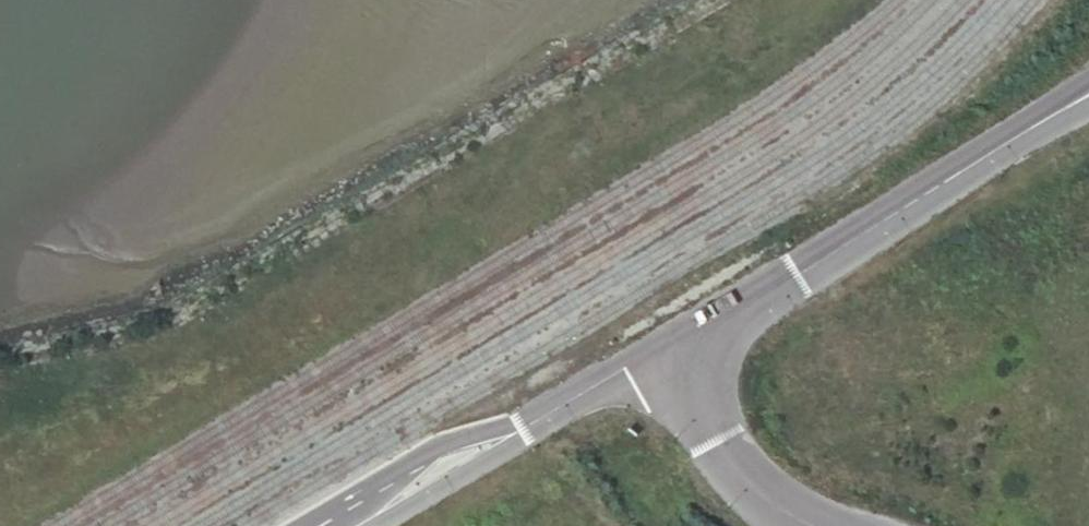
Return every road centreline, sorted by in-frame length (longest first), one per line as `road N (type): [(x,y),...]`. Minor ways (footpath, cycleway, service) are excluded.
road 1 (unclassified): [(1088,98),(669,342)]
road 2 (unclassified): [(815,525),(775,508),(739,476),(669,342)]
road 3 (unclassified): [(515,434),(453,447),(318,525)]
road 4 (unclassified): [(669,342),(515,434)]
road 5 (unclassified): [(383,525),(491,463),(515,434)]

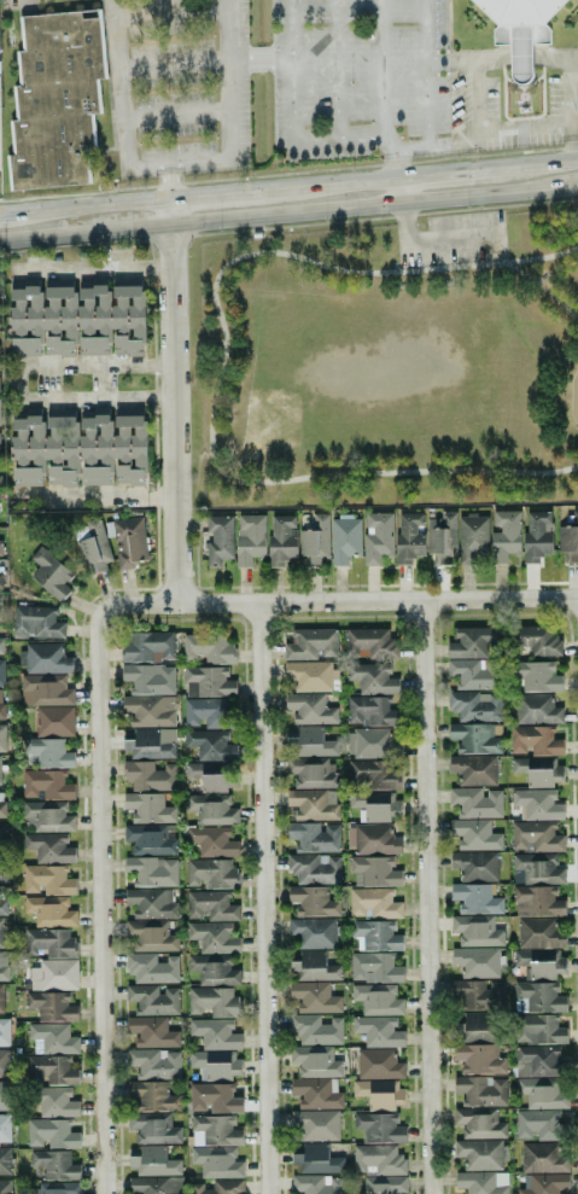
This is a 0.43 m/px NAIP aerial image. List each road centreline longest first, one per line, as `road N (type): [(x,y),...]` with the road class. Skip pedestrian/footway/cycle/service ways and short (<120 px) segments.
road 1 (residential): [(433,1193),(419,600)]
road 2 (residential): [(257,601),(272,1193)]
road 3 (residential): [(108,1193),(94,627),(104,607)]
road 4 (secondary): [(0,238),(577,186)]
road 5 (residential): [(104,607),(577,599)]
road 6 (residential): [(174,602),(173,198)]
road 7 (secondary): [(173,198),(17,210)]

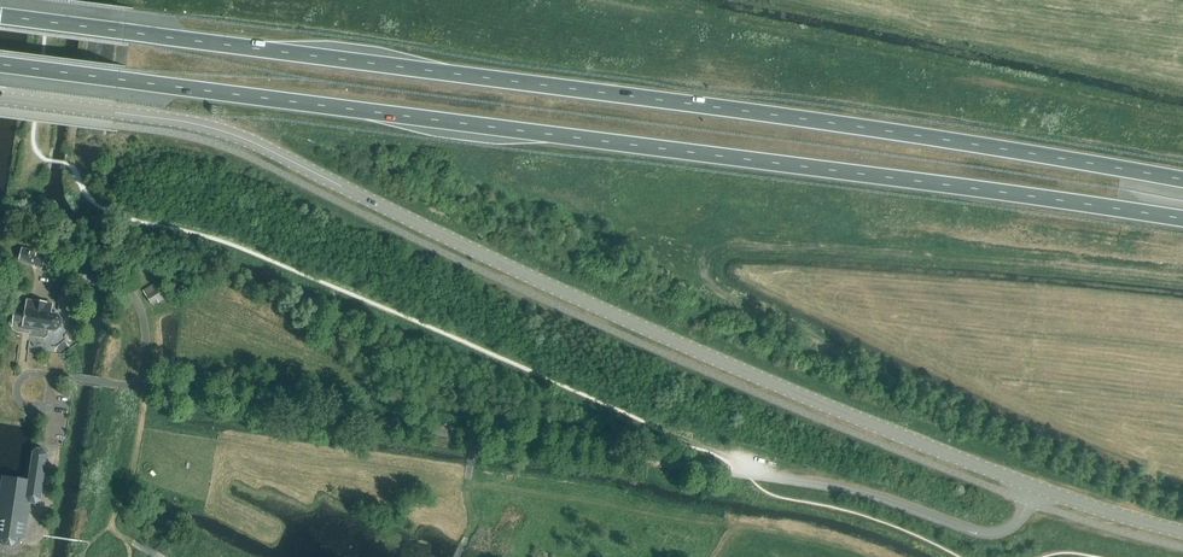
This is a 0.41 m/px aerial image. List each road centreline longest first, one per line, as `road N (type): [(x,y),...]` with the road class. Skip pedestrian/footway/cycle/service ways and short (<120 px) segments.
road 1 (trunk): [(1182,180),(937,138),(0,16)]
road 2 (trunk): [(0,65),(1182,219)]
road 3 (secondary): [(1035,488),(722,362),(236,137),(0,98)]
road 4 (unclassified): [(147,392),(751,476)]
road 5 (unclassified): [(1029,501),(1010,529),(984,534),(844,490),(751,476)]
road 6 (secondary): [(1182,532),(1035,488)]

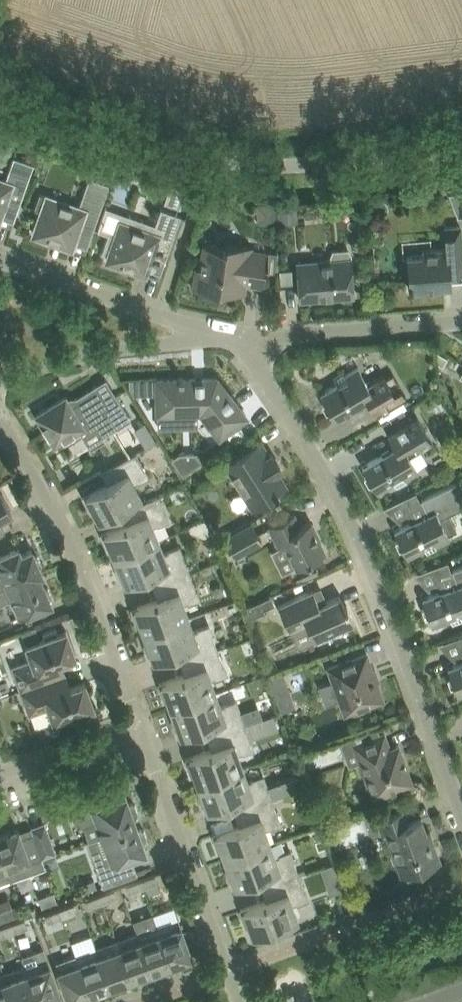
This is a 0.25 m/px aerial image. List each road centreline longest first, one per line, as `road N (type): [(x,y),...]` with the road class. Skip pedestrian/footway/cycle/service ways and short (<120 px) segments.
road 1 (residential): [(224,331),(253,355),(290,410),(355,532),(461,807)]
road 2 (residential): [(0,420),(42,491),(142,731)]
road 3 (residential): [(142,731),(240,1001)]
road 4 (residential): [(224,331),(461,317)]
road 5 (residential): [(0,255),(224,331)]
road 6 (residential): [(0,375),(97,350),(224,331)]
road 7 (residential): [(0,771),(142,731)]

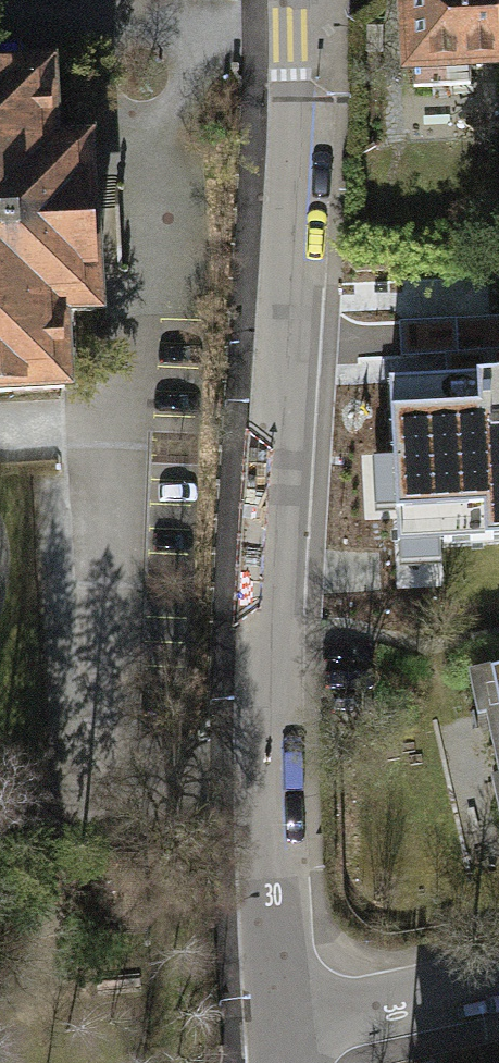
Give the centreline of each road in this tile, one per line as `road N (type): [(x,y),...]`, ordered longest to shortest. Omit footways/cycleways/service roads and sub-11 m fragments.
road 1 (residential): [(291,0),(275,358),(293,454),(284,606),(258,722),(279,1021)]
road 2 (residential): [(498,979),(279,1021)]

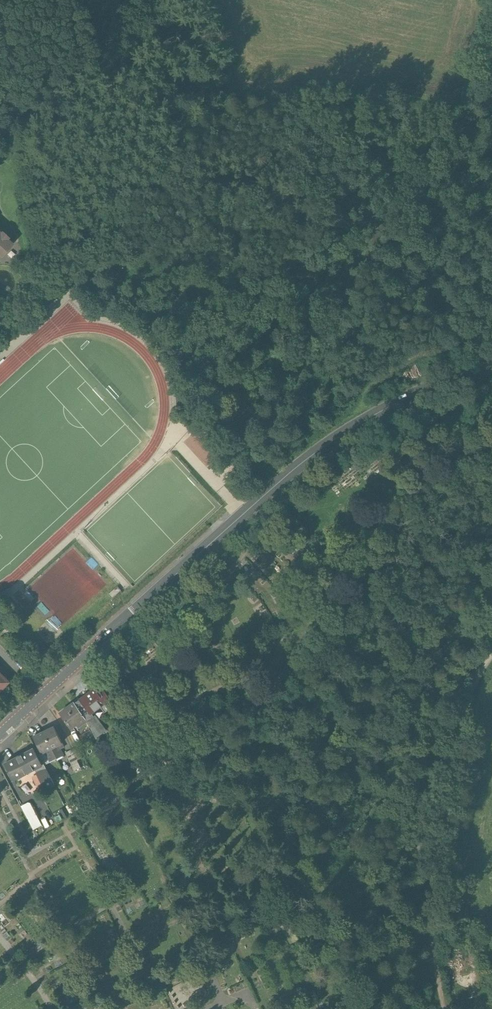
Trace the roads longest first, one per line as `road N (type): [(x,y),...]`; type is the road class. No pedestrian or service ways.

——

WORK INSTRUCTION
Could you output the listing word for word, omitting every picture?

TASK RESULT
Return every road centreline, sorted by in-frame length (longest first), one per line as `road N (type): [(x,y),...]`. Minor ways (footpath, cycleway, service) are excluded.
road 1 (unclassified): [(1088,98),(669,342)]
road 2 (unclassified): [(815,525),(775,508),(739,476),(669,342)]
road 3 (unclassified): [(515,434),(453,447),(318,525)]
road 4 (unclassified): [(669,342),(515,434)]
road 5 (unclassified): [(383,525),(491,463),(515,434)]

This is a 0.43 m/px NAIP aerial image. List each road centreline longest first, one per line, as `road N (type): [(x,y),...]` with the road class. Skip pedestrian/footway/cycle/service ways and short (<120 px) segments.
road 1 (residential): [(433,1193),(419,600)]
road 2 (residential): [(257,601),(272,1193)]
road 3 (residential): [(108,1193),(94,627),(104,607)]
road 4 (secondary): [(0,238),(577,186)]
road 5 (residential): [(104,607),(577,599)]
road 6 (residential): [(174,602),(173,198)]
road 7 (secondary): [(173,198),(17,210)]

This is a 0.41 m/px aerial image. List each road centreline longest first, one per line, as `road N (type): [(x,y),...]` with the road class. Skip pedestrian/footway/cycle/service ways and short (<120 px) segments.
road 1 (trunk): [(1182,180),(937,138),(0,16)]
road 2 (trunk): [(0,65),(1182,219)]
road 3 (secondary): [(1035,488),(722,362),(236,137),(0,98)]
road 4 (unclassified): [(147,392),(751,476)]
road 5 (unclassified): [(1029,501),(1010,529),(984,534),(844,490),(751,476)]
road 6 (secondary): [(1182,532),(1035,488)]

This is a 0.25 m/px aerial image. List each road centreline longest first, one per line, as `road N (type): [(x,y),...]` with the road class. Skip pedestrian/footway/cycle/service ways and short (<120 px) segments.
road 1 (residential): [(224,331),(253,355),(290,410),(355,532),(461,807)]
road 2 (residential): [(0,420),(42,491),(142,731)]
road 3 (residential): [(142,731),(240,1001)]
road 4 (residential): [(224,331),(461,317)]
road 5 (residential): [(0,255),(224,331)]
road 6 (residential): [(0,375),(97,350),(224,331)]
road 7 (residential): [(0,771),(142,731)]

Give the centreline of each road in this tile, one per line as `road N (type): [(x,y),...]`, ordered longest to shortest. Omit footways/cycleways/service roads and sub-11 m fragments.
road 1 (residential): [(291,0),(275,358),(293,454),(284,606),(258,722),(279,1021)]
road 2 (residential): [(498,979),(279,1021)]

Trace the roads longest first, one per line as `road N (type): [(x,y),...]`; type is the road class. No pedestrian or service ways.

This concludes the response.